START The data

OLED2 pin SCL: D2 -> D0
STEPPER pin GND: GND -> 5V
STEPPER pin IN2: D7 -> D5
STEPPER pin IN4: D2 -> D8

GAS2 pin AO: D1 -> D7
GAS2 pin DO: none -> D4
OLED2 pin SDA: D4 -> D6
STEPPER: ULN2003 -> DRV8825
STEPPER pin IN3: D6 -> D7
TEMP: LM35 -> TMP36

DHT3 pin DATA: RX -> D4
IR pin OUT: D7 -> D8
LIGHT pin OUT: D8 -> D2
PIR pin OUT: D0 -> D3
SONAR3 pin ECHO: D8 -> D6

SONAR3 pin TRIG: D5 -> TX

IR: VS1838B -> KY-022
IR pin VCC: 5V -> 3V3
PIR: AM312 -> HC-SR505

END The data

» **Requirement**:
Repeat the material above in full. Match it exactly.

» **Response**:
OLED2 pin SCL: D2 -> D0
STEPPER pin GND: GND -> 5V
STEPPER pin IN2: D7 -> D5
STEPPER pin IN4: D2 -> D8

GAS2 pin AO: D1 -> D7
GAS2 pin DO: none -> D4
OLED2 pin SDA: D4 -> D6
STEPPER: ULN2003 -> DRV8825
STEPPER pin IN3: D6 -> D7
TEMP: LM35 -> TMP36

DHT3 pin DATA: RX -> D4
IR pin OUT: D7 -> D8
LIGHT pin OUT: D8 -> D2
PIR pin OUT: D0 -> D3
SONAR3 pin ECHO: D8 -> D6

SONAR3 pin TRIG: D5 -> TX

IR: VS1838B -> KY-022
IR pin VCC: 5V -> 3V3
PIR: AM312 -> HC-SR505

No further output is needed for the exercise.